TASK BRIEF:
Using the material that follows, output exactly the lines from the one containing "# camera: 10 degrees right, 5 degrees down" through the one containing "repainted,blue_vabakel,<505 260 553", with both ends kept.

-*-

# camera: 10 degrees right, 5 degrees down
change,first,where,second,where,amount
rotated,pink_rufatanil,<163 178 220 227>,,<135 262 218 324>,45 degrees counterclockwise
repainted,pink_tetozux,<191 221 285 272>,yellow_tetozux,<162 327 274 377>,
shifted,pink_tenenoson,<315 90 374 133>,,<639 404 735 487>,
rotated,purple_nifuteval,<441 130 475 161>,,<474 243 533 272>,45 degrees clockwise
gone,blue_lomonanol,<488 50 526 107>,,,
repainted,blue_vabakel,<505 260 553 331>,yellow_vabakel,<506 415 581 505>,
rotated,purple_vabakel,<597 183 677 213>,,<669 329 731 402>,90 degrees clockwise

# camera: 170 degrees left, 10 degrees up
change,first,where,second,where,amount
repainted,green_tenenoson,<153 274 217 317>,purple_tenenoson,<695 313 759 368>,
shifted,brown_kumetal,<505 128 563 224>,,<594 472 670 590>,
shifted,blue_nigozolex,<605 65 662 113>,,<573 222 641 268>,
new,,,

-*-

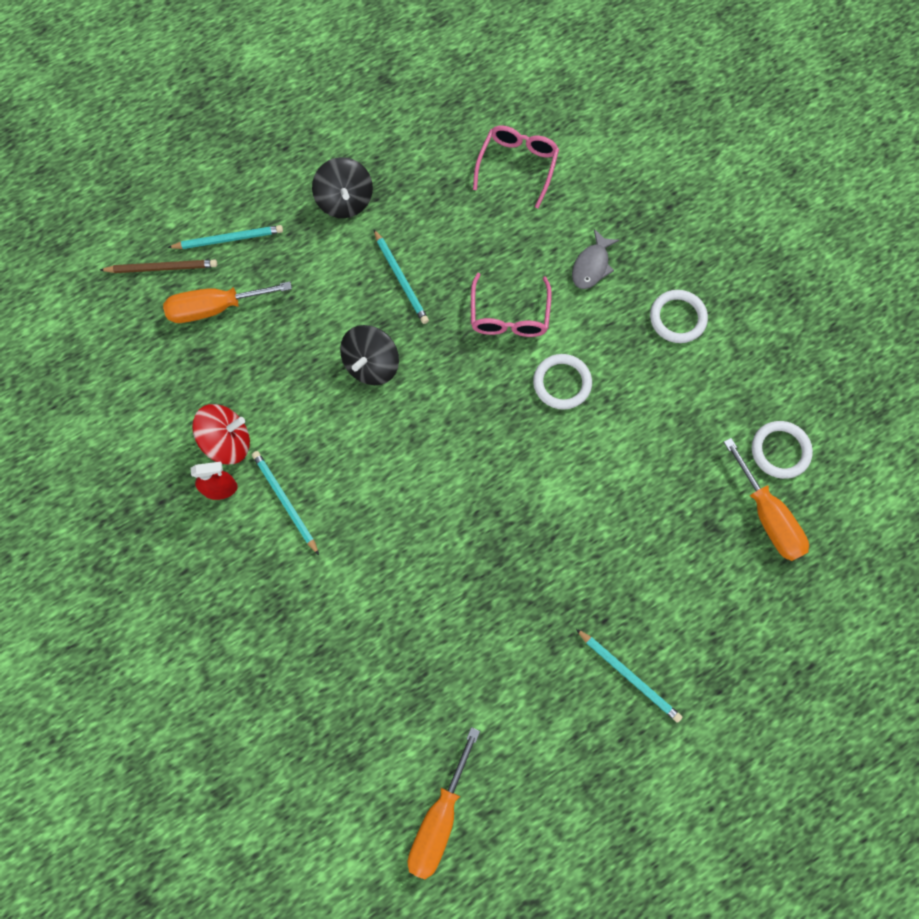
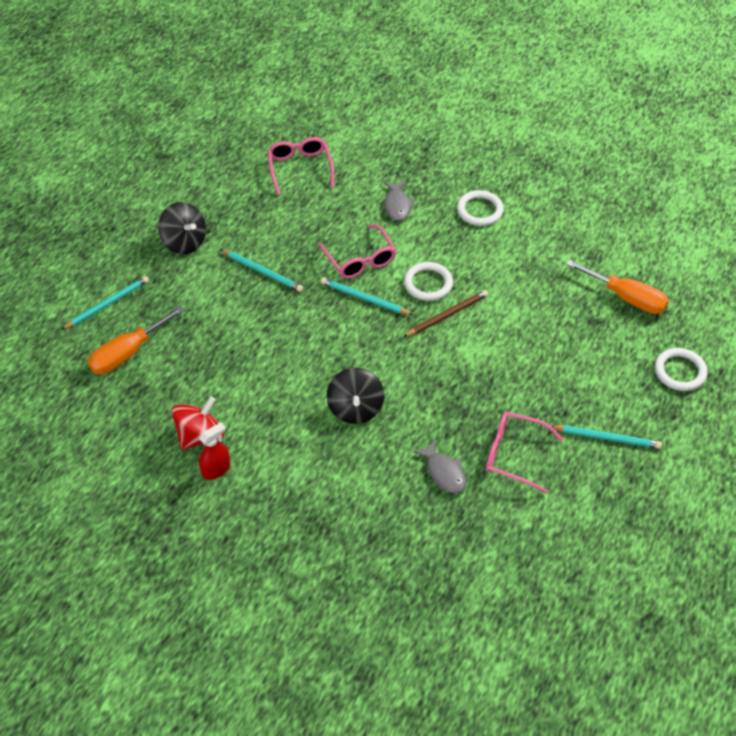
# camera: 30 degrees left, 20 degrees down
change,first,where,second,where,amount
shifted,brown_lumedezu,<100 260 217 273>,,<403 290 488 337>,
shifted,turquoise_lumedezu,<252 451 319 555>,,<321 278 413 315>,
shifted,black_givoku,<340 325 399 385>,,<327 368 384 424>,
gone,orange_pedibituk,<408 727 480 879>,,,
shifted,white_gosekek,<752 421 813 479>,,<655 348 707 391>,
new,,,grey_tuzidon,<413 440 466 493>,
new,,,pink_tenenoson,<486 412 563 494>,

-*-

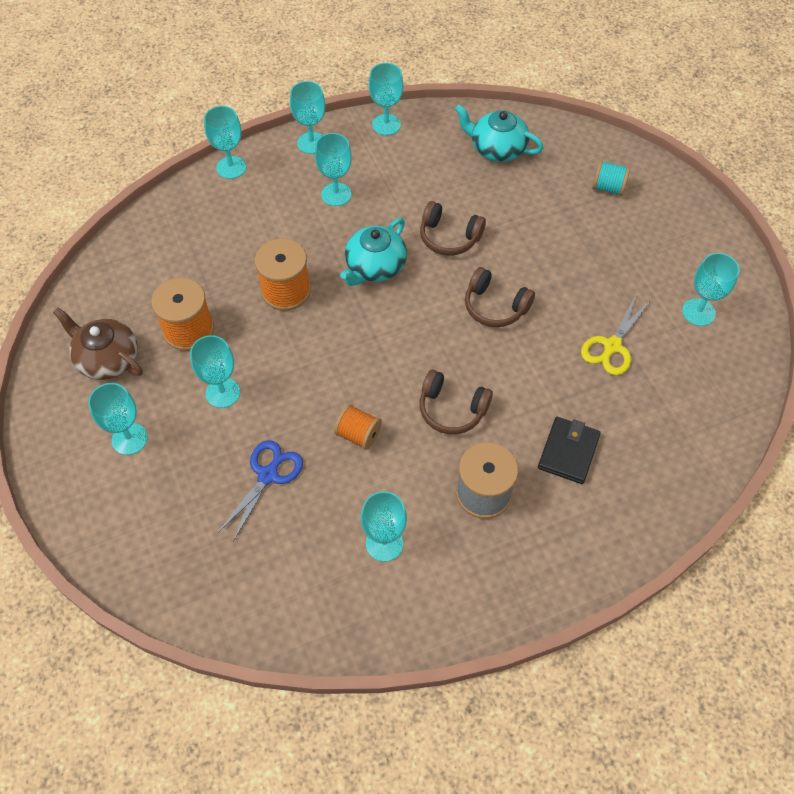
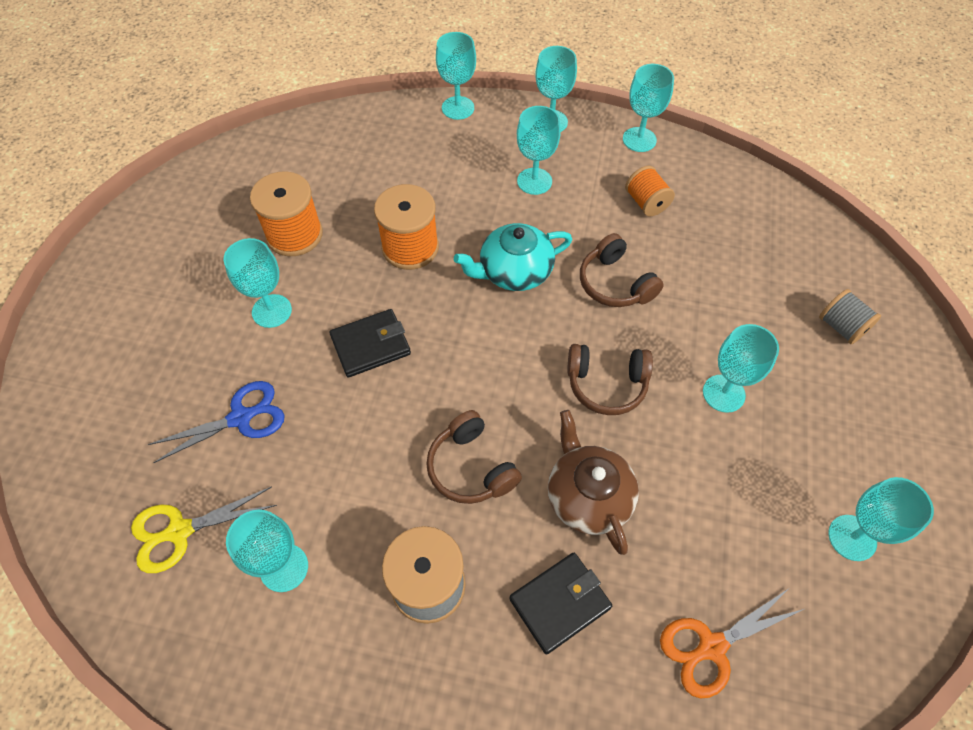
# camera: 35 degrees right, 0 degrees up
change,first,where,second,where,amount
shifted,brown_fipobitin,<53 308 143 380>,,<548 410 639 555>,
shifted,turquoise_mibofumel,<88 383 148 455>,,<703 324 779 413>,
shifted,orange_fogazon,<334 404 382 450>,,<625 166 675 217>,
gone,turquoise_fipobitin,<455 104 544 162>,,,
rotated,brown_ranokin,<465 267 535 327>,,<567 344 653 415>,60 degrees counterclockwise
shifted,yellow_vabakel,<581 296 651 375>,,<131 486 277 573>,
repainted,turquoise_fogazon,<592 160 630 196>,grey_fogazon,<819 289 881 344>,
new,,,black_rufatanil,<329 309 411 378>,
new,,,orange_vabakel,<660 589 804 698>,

-*-

TASK RESPONSE:
# camera: 10 degrees right, 5 degrees down
change,first,where,second,where,amount
rotated,pink_rufatanil,<163 178 220 227>,,<135 262 218 324>,45 degrees counterclockwise
repainted,pink_tetozux,<191 221 285 272>,yellow_tetozux,<162 327 274 377>,
shifted,pink_tenenoson,<315 90 374 133>,,<639 404 735 487>,
rotated,purple_nifuteval,<441 130 475 161>,,<474 243 533 272>,45 degrees clockwise
gone,blue_lomonanol,<488 50 526 107>,,,
repainted,blue_vabakel,<505 260 553 331>,yellow_vabakel,<506 415 581 505>,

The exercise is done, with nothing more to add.